> **RECORDS TO USE**:
------------------------

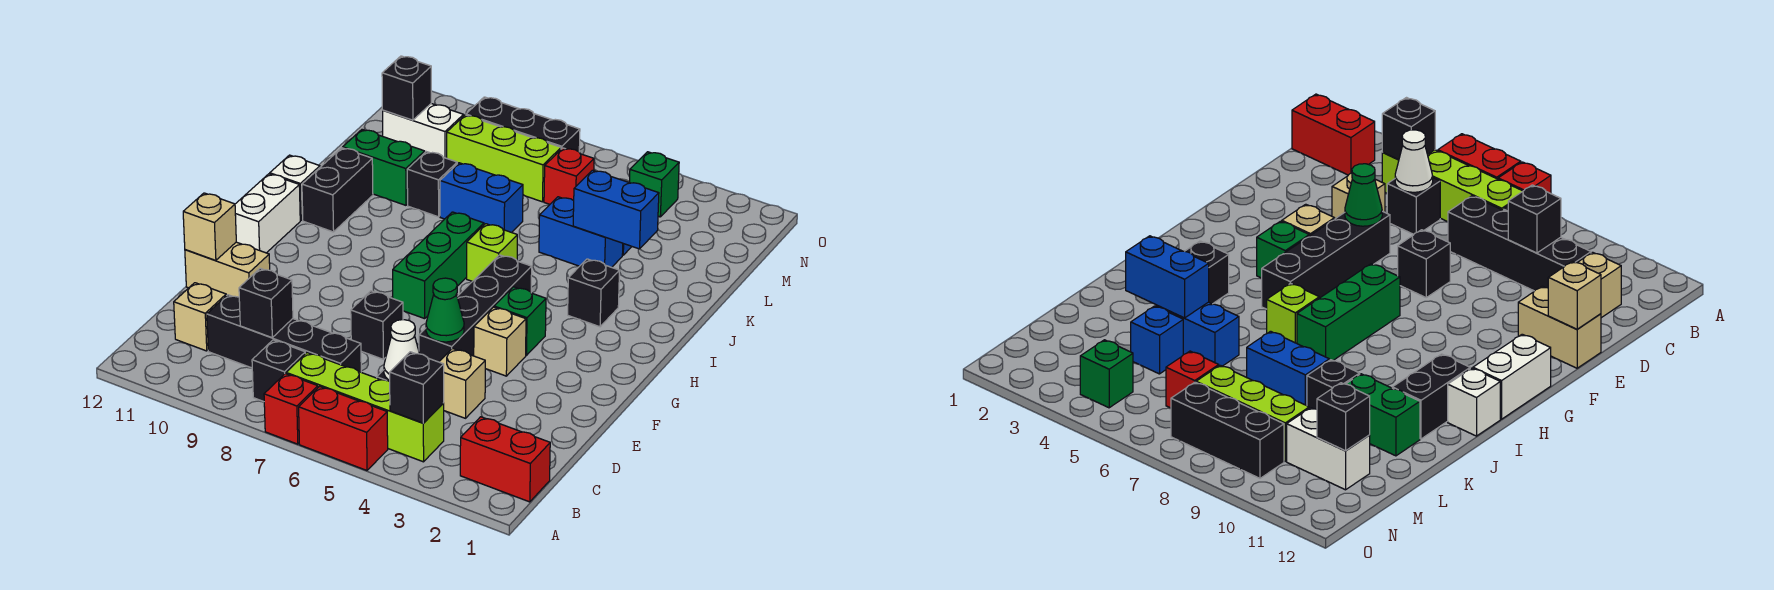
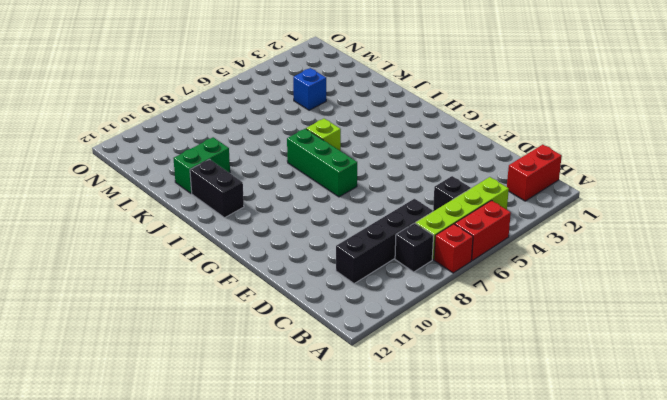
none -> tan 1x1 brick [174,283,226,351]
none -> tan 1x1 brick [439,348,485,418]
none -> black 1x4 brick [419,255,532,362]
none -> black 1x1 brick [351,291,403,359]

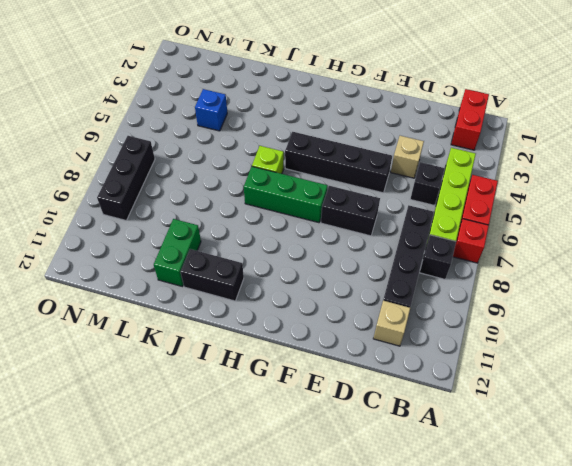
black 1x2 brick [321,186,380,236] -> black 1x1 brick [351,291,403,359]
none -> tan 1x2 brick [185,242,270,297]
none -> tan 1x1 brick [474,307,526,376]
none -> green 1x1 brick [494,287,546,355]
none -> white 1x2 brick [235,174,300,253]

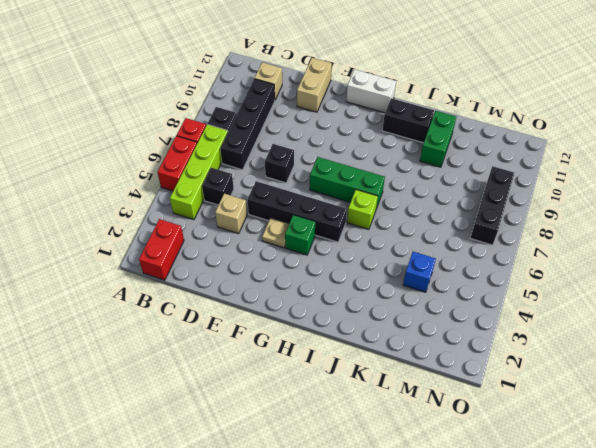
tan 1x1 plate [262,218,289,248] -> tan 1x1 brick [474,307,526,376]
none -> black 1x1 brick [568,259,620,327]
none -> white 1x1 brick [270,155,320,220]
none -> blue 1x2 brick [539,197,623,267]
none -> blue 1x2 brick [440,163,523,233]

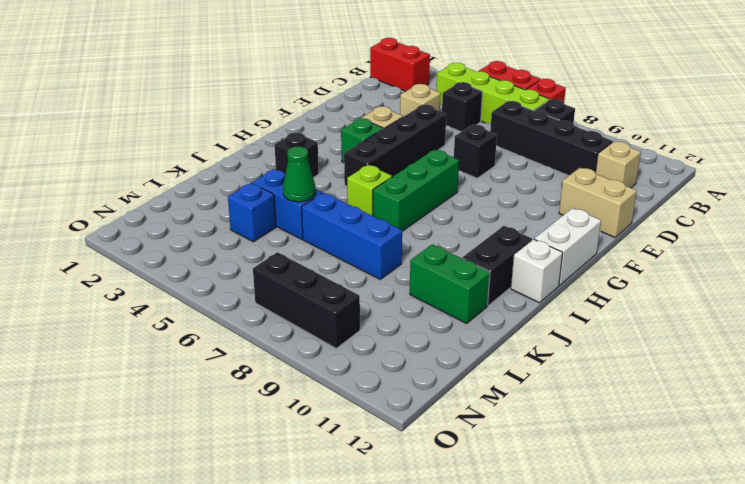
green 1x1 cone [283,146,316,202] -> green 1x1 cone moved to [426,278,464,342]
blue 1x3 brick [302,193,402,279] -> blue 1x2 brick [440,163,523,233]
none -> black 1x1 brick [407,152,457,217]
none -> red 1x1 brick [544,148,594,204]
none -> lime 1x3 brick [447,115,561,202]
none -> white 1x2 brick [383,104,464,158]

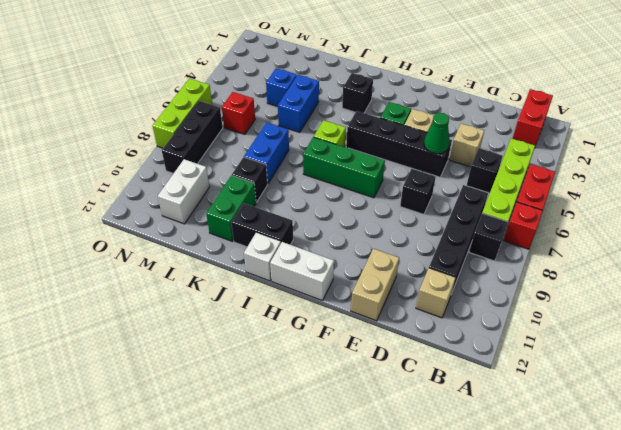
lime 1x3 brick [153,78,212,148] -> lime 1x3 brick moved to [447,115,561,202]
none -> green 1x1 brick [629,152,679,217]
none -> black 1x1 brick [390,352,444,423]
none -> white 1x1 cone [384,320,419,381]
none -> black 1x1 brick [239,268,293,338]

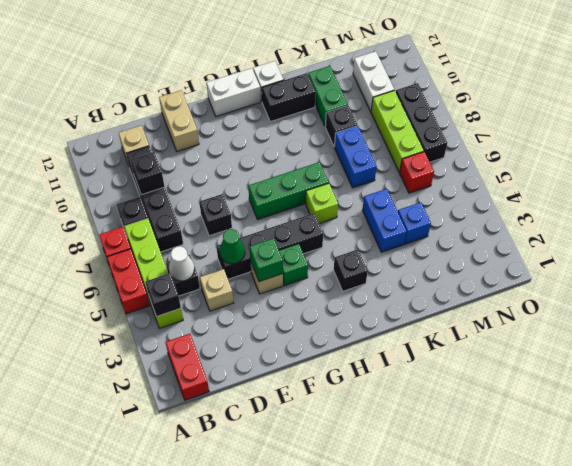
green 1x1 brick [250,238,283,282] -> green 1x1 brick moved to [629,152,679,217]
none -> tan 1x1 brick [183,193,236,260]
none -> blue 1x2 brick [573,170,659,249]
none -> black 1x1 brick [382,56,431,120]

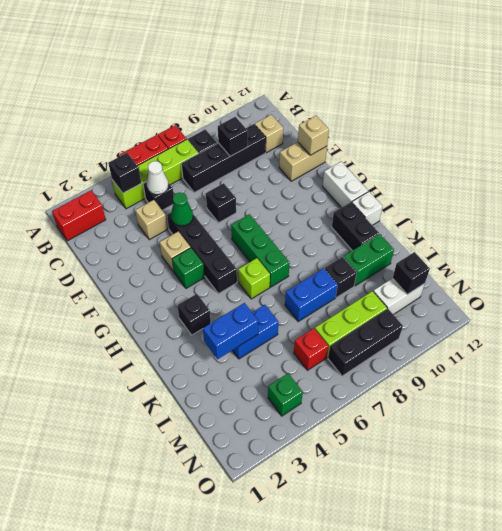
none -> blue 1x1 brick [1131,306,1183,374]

------------------------

Filter the lines above, keeping each one that contains the string "cone".

green 1x1 cone [283,146,316,202] -> green 1x1 cone moved to [426,278,464,342]
none -> white 1x1 cone [384,320,419,381]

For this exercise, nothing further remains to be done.